§ **EXERCISE INPUTS**:
::::

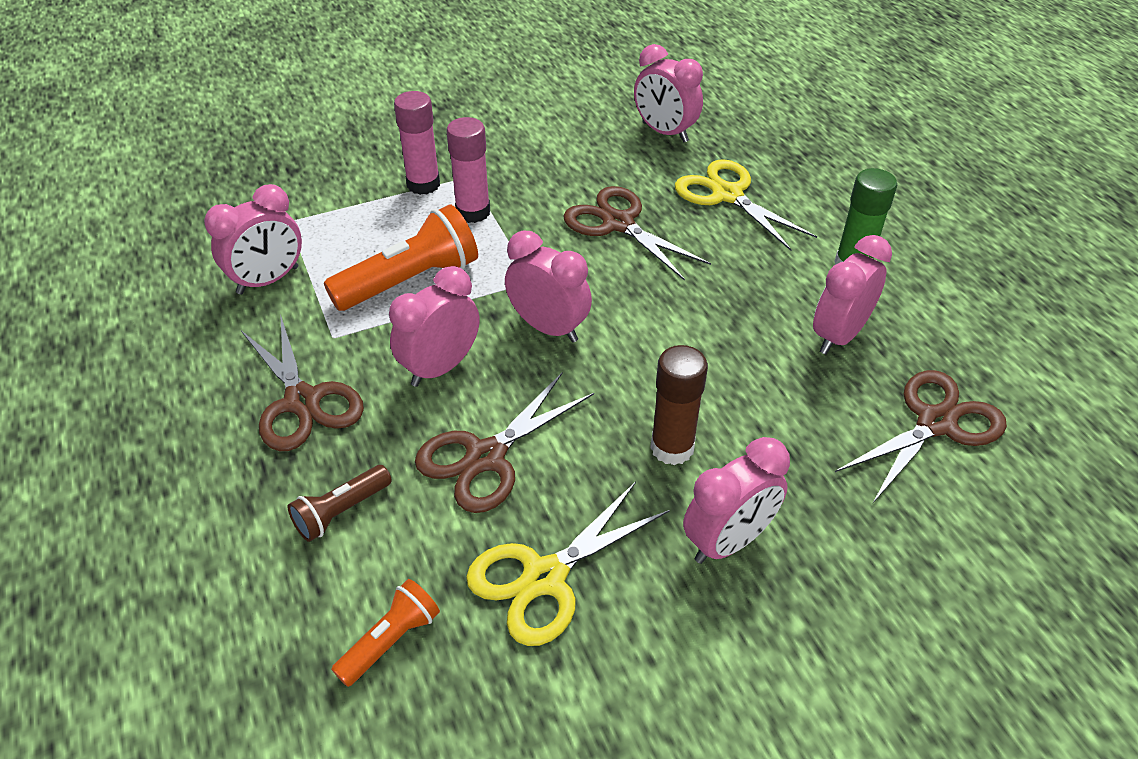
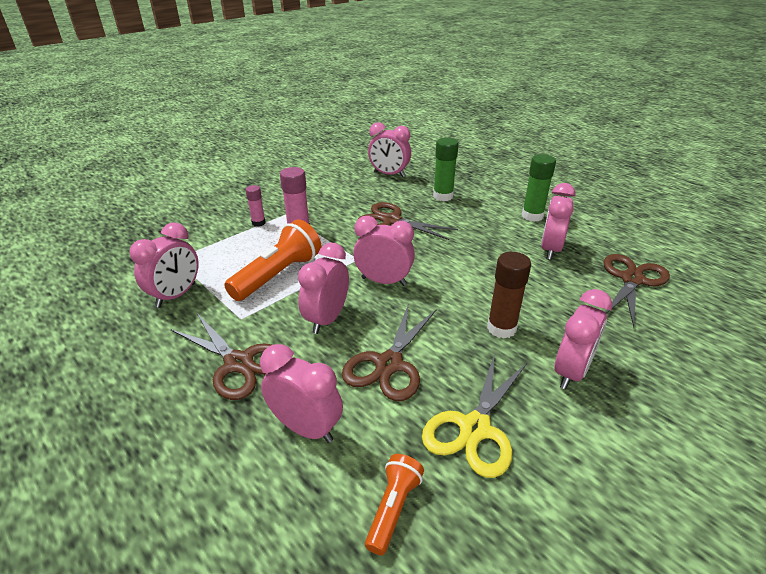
camera: 20 degrees left, 10 degrees down
brown flashlight [288,465,392,542] -> pink clock [260,344,343,443]
pink glue stick [394,91,440,195] -> pink glue stick [246,185,266,227], size x0.62
yellow scissors [675,159,817,251] -> green glue stick [433,137,459,201]

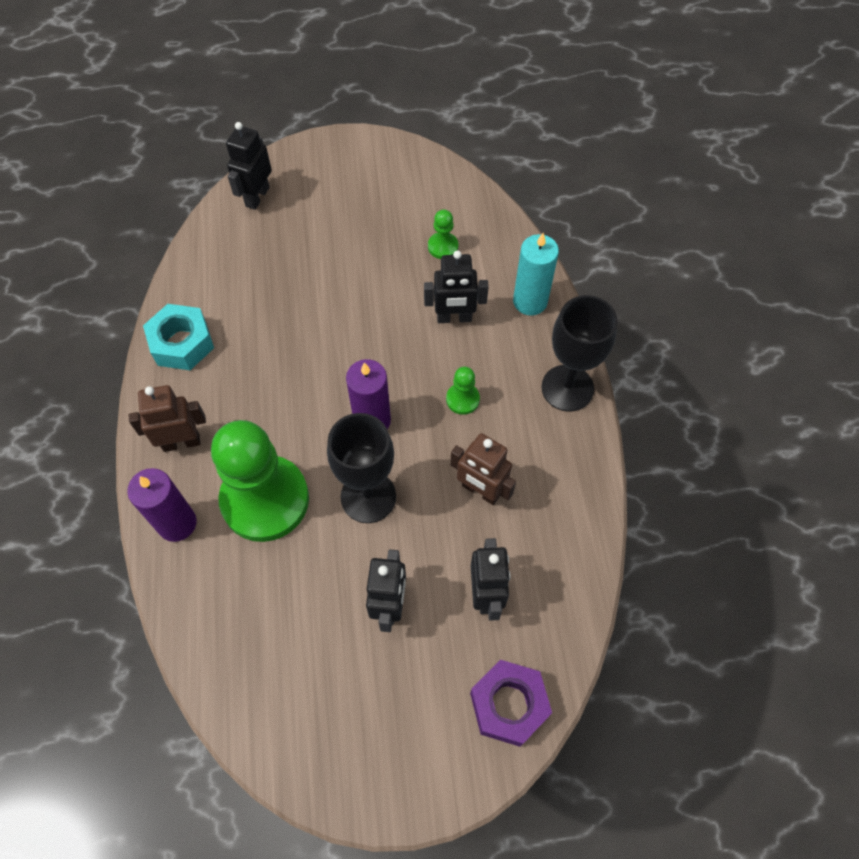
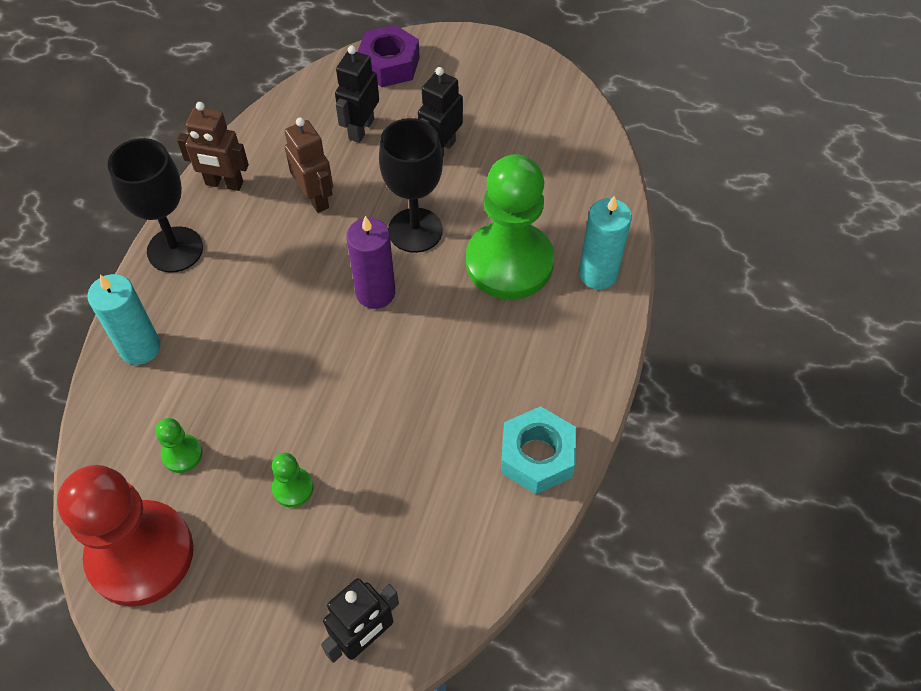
camera: 155 degrees left, 5 degrees down
purple candle [127,468,196,542] -> turquoise candle [579,195,632,289]
brown robot [128,385,206,452] -> brown robot moved to [177,102,249,191]
black robot [424,251,489,323] -> none
green pawn [446,367,480,415] -> green pawn moved to [272,453,314,507]
none -> red pawn [57,465,193,607]

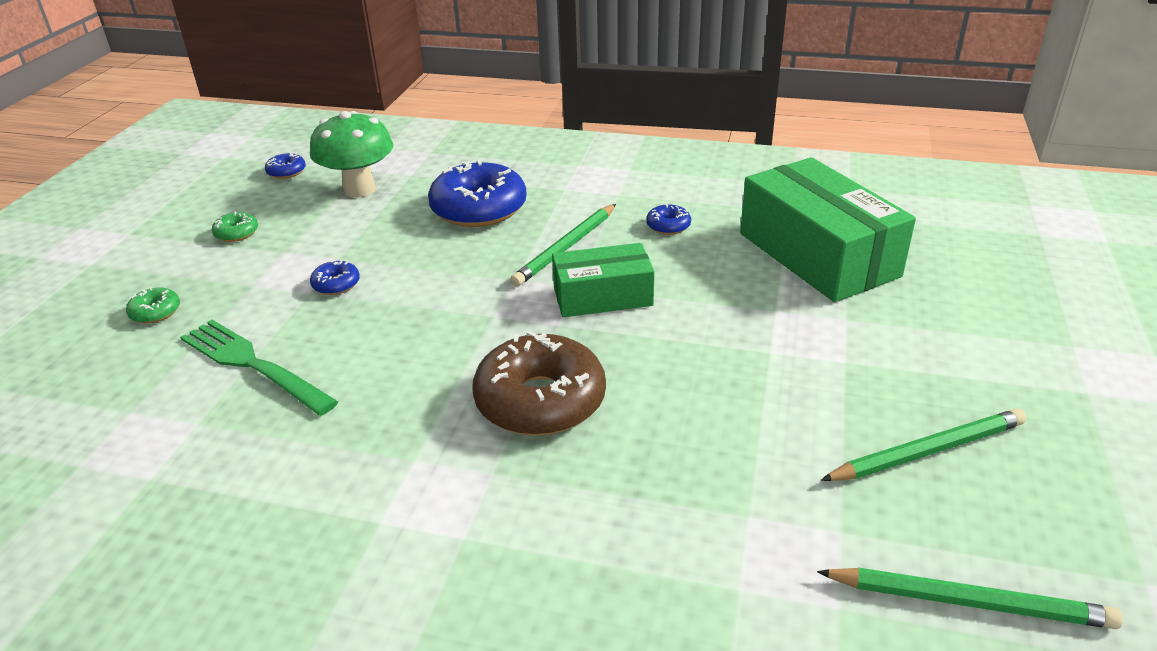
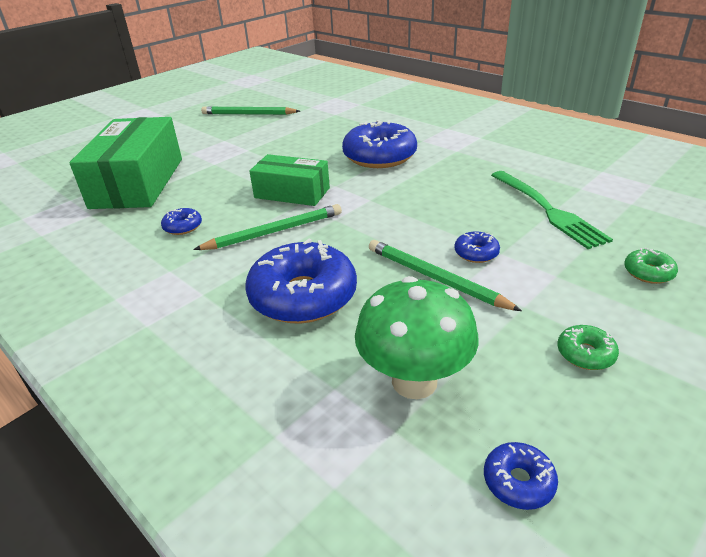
camera: 150 degrees left, 0 degrees up
brown donut [472,331,606,436] -> blue donut [342,120,417,168]
green pencil [817,567,1123,629] -> green pencil moved to [369,240,522,311]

::::

Take the line containing "black robot [424,251,489,323] -> none" and all lines after it to the end of the data above, and reproduce them exactly, leaving out pictures. Nothing else belongs in the copy.

§ **RESPONSE FOR THIS EXERCISE**:
black robot [424,251,489,323] -> none
green pawn [446,367,480,415] -> green pawn moved to [272,453,314,507]
none -> red pawn [57,465,193,607]

camera: 150 degrees left, 0 degrees up
brown donut [472,331,606,436] -> blue donut [342,120,417,168]
green pencil [817,567,1123,629] -> green pencil moved to [369,240,522,311]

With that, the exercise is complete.